# [ABOUT THIS EXERCISE]
Isolate every line in the data with the string "lila" and copy it.

---------- SUPPLIED DATA ----------

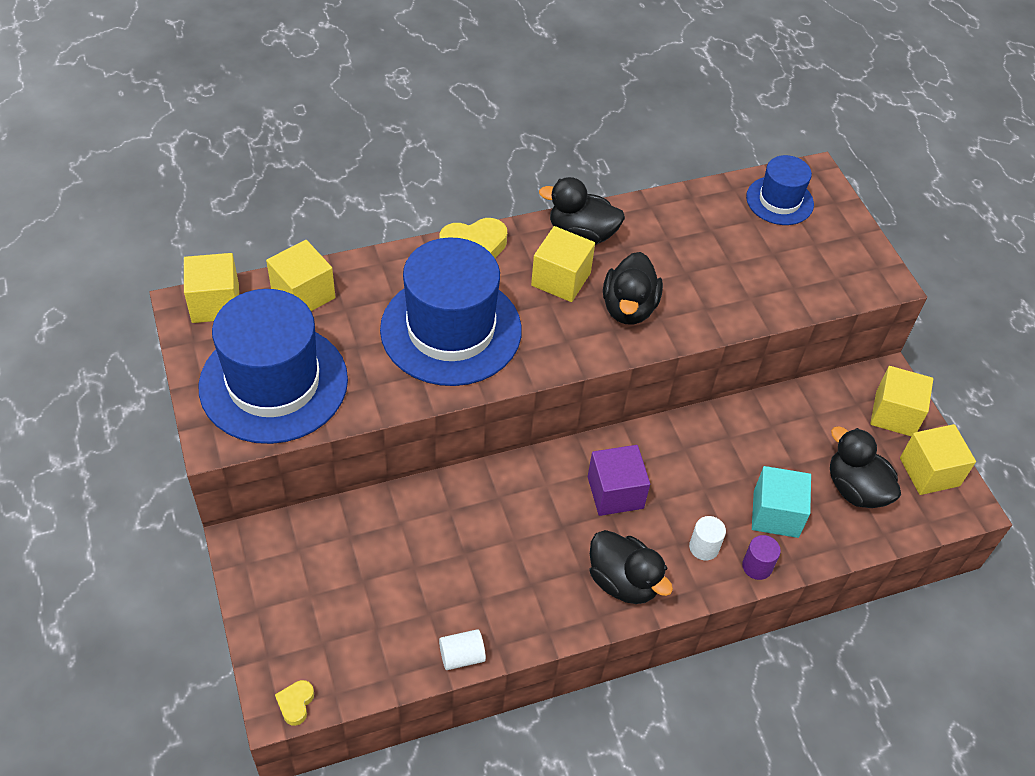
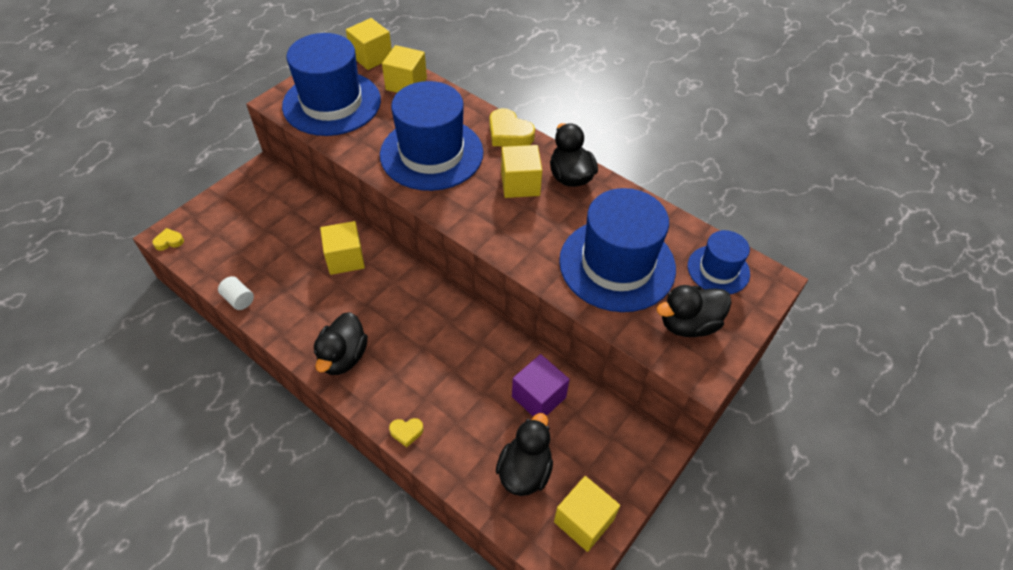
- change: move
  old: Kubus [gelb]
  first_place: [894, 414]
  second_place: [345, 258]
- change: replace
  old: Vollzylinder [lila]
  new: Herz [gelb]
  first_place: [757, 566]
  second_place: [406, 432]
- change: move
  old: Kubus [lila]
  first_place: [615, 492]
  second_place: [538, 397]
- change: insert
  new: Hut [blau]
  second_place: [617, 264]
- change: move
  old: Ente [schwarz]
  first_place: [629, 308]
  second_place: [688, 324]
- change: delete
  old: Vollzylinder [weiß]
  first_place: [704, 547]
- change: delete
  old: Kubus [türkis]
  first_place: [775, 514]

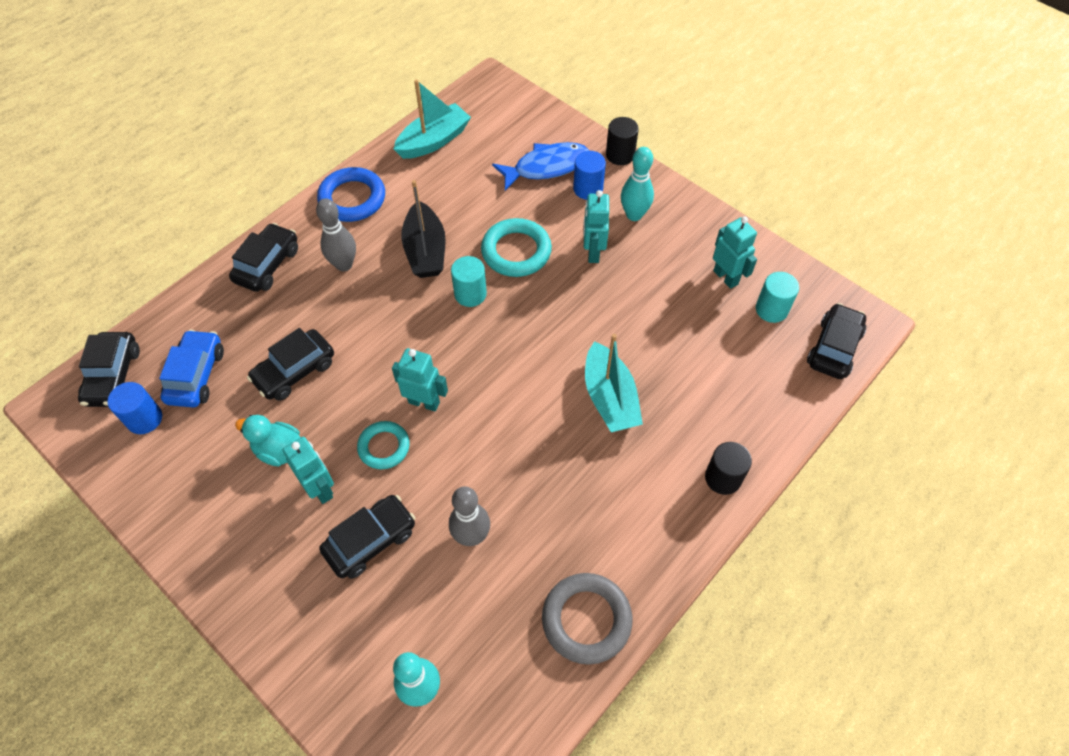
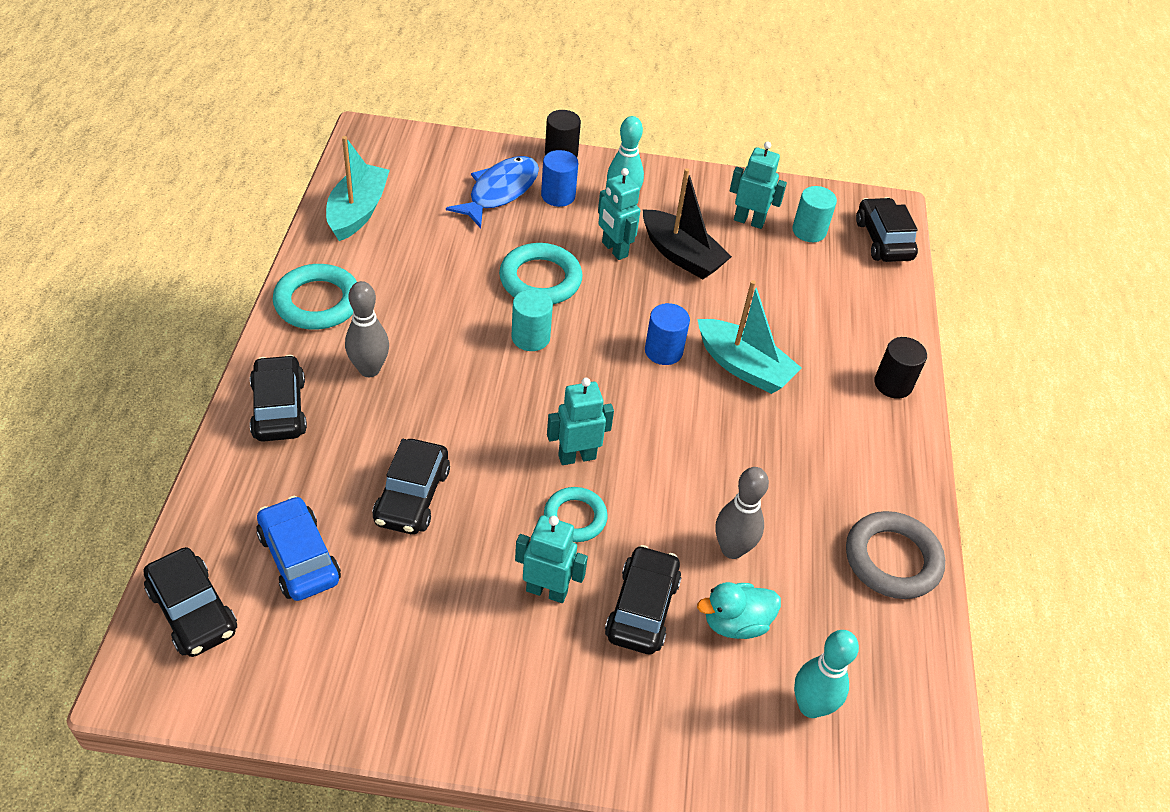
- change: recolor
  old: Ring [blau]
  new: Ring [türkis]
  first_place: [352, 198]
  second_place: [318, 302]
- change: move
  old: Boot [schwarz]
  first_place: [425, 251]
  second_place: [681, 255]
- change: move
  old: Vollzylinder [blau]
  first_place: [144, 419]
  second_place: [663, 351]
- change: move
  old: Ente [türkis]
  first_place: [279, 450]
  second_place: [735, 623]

----------

# [WRITTEN RESPONSE]
  old: Vollzylinder [lila]
  old: Kubus [lila]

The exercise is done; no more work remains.